The problem.
Retype, word for word, each line between the lines holding "blue scissors: 2 -> 1" and "yellow scissors: 1 -> 0", inclusive, and leave the rest of the data alone.

------ Records for the task ------

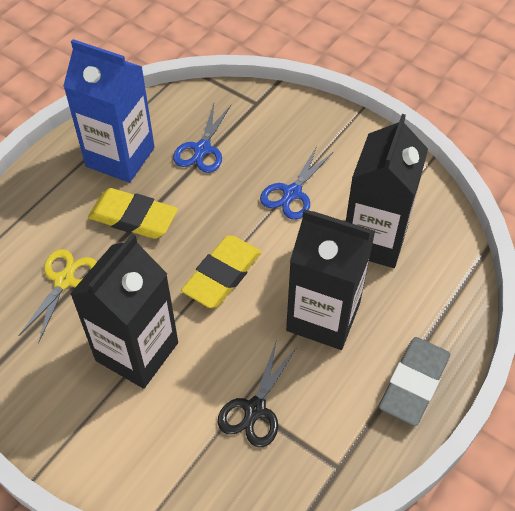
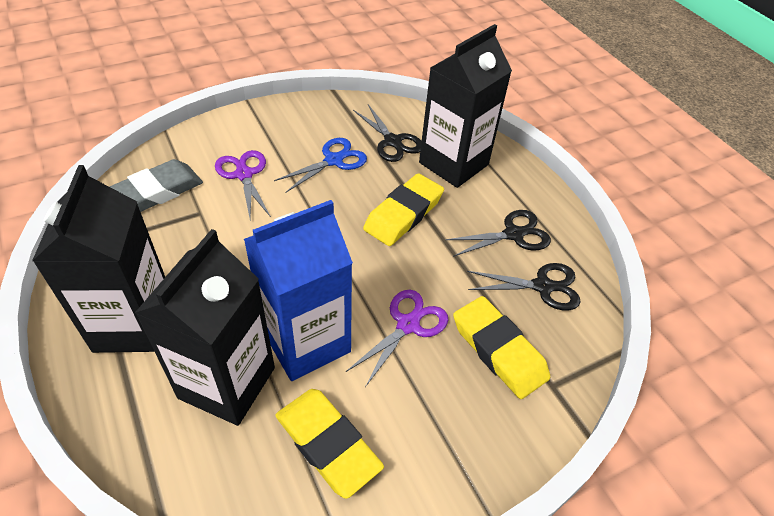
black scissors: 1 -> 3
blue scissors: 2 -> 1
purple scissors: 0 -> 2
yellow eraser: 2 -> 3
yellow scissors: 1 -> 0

------
------ Records for the task ------

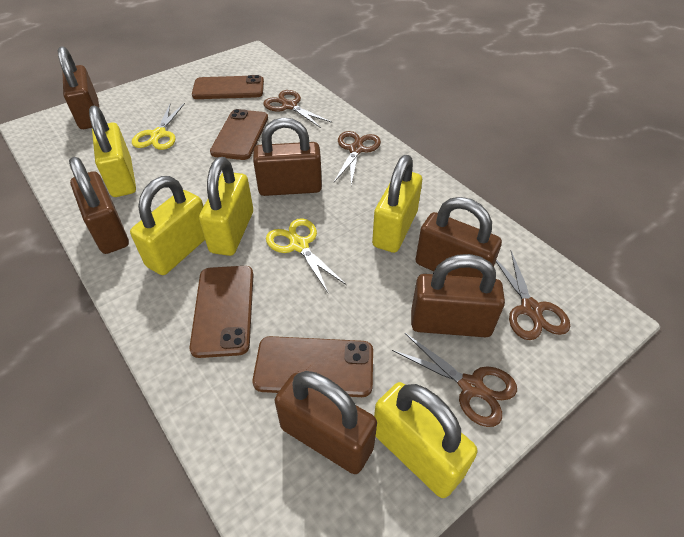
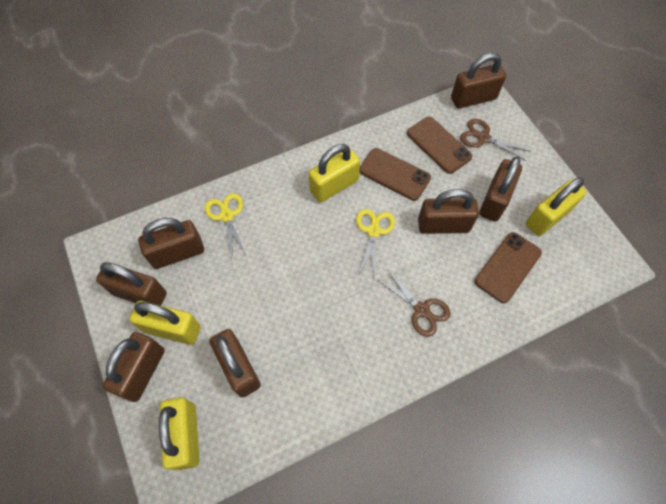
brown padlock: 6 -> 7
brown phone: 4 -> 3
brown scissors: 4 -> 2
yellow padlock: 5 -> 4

------
------ Records for the task ------

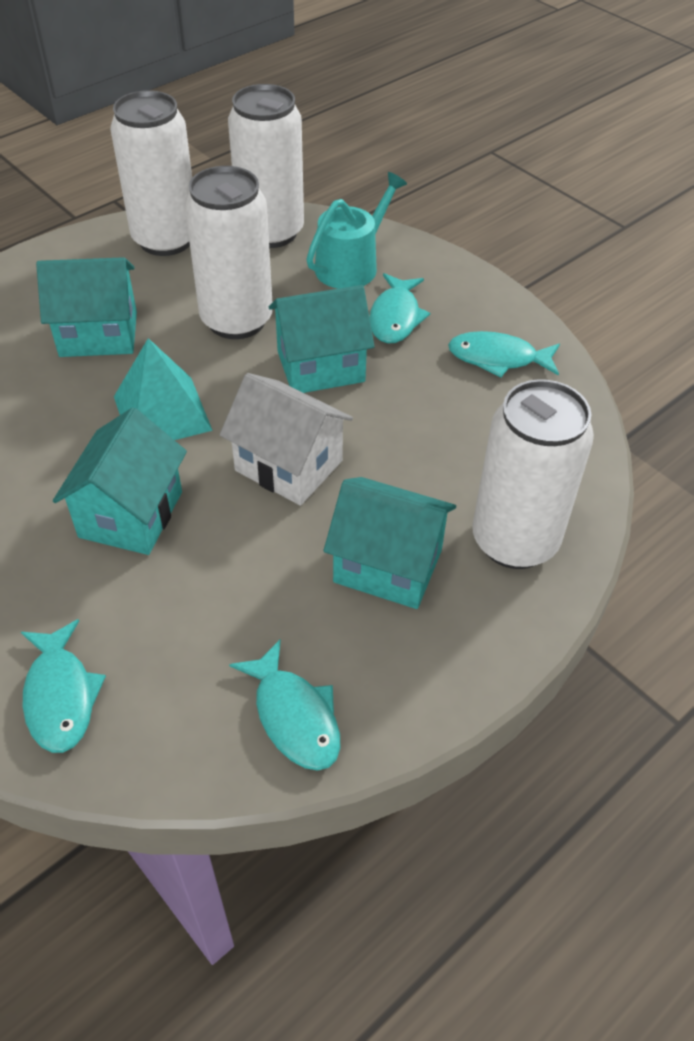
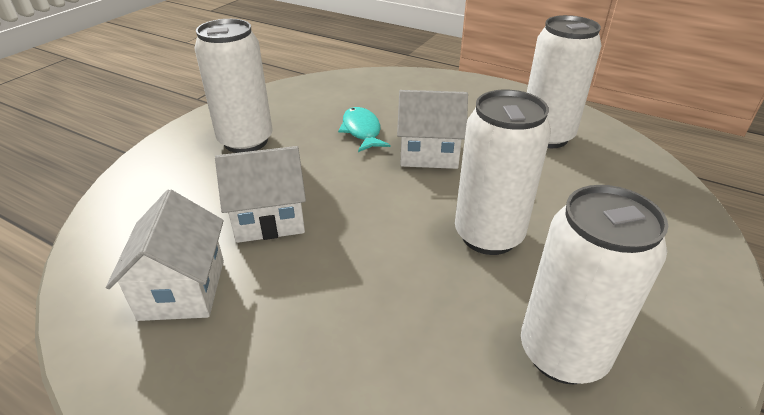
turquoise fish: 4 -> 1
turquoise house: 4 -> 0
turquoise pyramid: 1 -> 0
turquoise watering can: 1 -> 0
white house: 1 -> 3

------

Solution for this problem.
blue scissors: 2 -> 1
purple scissors: 0 -> 2
yellow eraser: 2 -> 3
yellow scissors: 1 -> 0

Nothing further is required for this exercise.